Change detection data:
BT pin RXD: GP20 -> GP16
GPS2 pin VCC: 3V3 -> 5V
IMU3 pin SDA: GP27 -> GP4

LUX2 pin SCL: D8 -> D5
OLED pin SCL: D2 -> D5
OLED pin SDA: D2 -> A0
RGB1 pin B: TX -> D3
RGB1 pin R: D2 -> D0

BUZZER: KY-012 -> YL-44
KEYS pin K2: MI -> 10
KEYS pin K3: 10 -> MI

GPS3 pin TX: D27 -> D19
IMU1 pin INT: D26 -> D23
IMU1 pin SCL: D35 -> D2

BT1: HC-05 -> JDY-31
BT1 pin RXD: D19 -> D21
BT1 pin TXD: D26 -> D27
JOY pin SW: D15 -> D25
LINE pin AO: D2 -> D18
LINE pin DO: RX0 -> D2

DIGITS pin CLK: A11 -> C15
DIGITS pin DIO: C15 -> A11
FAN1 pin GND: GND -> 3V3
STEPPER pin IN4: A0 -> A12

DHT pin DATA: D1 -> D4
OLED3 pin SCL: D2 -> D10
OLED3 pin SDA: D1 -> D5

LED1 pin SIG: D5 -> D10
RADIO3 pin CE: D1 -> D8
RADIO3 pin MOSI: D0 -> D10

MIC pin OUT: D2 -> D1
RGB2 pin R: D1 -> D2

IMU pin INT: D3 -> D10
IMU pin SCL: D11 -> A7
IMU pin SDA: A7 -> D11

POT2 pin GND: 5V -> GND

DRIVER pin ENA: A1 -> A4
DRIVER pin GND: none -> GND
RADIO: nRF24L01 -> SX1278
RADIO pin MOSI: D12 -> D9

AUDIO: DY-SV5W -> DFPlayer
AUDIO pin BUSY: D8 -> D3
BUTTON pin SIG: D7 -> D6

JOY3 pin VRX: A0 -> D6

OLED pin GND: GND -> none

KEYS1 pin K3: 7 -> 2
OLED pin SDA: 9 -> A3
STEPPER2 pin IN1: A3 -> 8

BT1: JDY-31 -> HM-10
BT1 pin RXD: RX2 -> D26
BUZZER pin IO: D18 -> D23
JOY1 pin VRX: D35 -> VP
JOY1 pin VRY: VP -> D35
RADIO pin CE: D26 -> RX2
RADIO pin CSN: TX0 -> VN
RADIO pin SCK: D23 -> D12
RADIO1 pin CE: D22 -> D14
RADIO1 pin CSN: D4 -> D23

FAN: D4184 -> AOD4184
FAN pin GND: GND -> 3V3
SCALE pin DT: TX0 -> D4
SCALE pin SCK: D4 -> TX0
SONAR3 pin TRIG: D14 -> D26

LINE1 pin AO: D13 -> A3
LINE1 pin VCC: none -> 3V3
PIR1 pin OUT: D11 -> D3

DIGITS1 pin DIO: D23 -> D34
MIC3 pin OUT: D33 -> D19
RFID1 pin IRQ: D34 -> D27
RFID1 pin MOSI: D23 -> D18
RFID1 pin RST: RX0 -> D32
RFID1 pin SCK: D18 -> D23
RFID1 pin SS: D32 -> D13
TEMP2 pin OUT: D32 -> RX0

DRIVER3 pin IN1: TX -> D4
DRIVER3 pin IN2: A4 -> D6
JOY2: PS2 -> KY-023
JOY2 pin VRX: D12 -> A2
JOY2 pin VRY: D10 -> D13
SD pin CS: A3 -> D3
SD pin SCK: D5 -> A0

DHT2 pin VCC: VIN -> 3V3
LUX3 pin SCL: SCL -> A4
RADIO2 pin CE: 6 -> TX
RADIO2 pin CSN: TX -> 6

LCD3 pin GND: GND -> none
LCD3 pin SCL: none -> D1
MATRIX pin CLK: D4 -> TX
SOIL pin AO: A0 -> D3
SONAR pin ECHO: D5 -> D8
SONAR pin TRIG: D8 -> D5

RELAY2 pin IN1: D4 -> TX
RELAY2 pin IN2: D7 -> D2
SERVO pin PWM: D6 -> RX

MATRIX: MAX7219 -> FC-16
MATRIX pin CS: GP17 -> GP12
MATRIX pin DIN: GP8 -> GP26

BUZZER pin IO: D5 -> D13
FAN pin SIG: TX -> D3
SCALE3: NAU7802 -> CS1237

Exercise directions: The word "BUZZER" appears in some lines above. Return every one of those lines.

Written solution:
BUZZER: KY-012 -> YL-44
BUZZER pin IO: D18 -> D23
BUZZER pin IO: D5 -> D13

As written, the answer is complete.